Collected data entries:
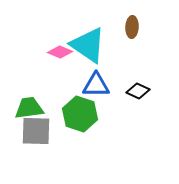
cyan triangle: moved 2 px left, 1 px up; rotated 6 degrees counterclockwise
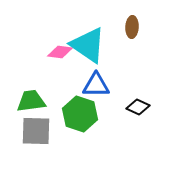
pink diamond: rotated 15 degrees counterclockwise
black diamond: moved 16 px down
green trapezoid: moved 2 px right, 7 px up
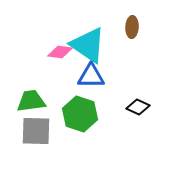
blue triangle: moved 5 px left, 9 px up
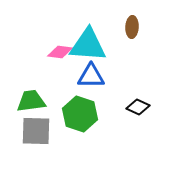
cyan triangle: rotated 30 degrees counterclockwise
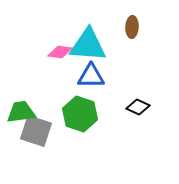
green trapezoid: moved 10 px left, 11 px down
gray square: rotated 16 degrees clockwise
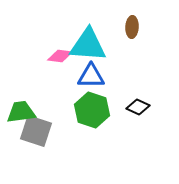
pink diamond: moved 4 px down
green hexagon: moved 12 px right, 4 px up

» **PROBLEM**
Report every line in the material above that contains the word "down". Letter case matters.

» **SOLUTION**
black diamond: moved 16 px down
green trapezoid: moved 10 px left, 11 px down
pink diamond: moved 4 px down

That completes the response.